Top of Provided records

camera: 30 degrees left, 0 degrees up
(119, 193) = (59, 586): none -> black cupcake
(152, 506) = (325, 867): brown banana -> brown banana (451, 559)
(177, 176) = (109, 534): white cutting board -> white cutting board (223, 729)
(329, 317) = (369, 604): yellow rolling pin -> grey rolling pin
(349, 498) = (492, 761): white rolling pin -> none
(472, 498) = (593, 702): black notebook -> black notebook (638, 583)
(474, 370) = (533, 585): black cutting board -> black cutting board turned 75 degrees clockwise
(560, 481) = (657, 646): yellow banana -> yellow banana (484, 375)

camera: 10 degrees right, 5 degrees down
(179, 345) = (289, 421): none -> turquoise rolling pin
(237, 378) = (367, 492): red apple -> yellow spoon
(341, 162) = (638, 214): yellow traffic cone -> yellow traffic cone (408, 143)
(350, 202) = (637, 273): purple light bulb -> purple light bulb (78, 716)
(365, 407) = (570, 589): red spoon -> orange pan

Bottom of Provided records
Top of Provided records

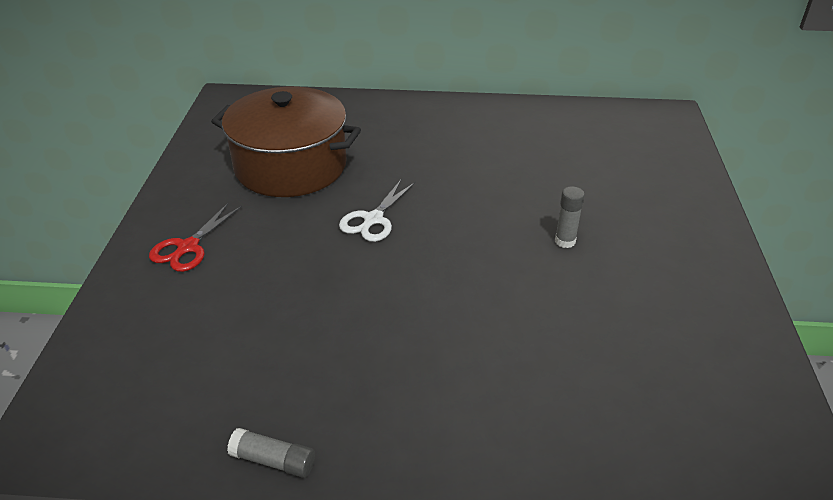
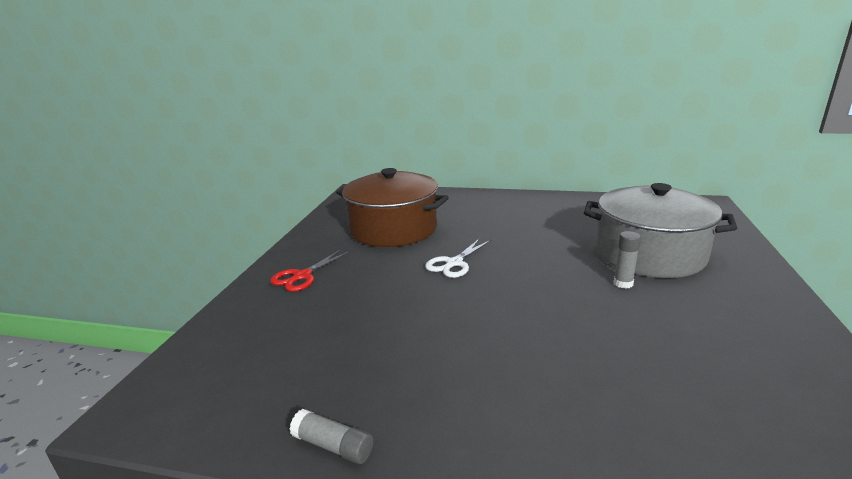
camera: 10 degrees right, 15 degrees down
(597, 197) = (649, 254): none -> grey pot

Bottom of Provided records
Top of Provided records

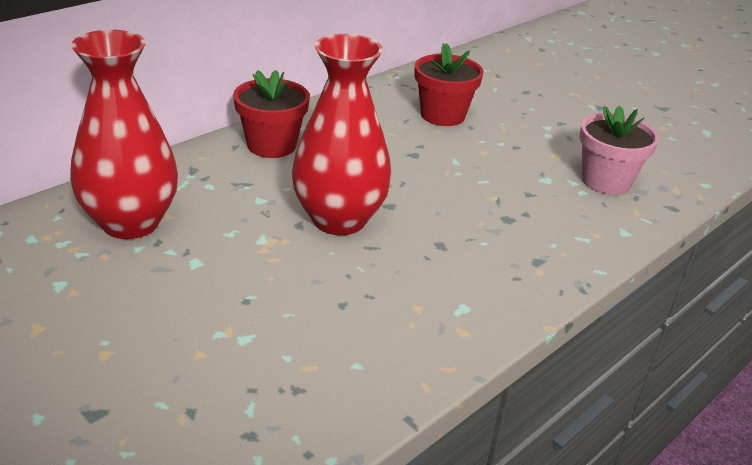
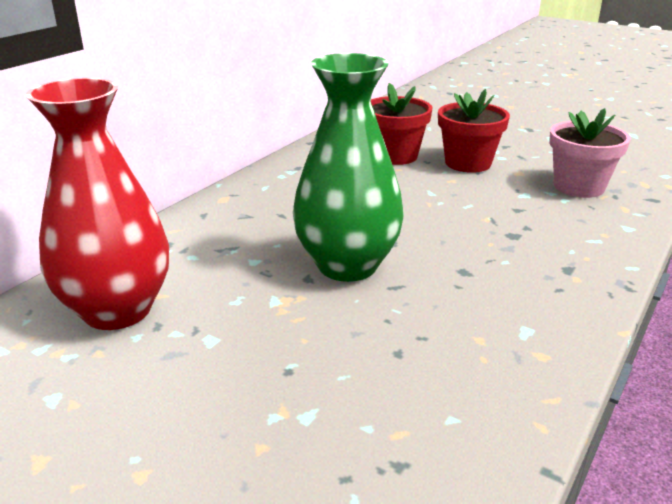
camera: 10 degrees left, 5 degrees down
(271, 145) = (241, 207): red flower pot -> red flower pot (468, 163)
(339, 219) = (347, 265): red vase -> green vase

Bottom of Provided records

# Exercise brief
Using the data above, reproduce exactly the lines between those holding "(179, 345) = (289, 421): none" and "(365, 407) = (570, 589): red", inclusive, and no others.

# Answer to this task
(179, 345) = (289, 421): none -> turquoise rolling pin
(237, 378) = (367, 492): red apple -> yellow spoon
(341, 162) = (638, 214): yellow traffic cone -> yellow traffic cone (408, 143)
(350, 202) = (637, 273): purple light bulb -> purple light bulb (78, 716)
(365, 407) = (570, 589): red spoon -> orange pan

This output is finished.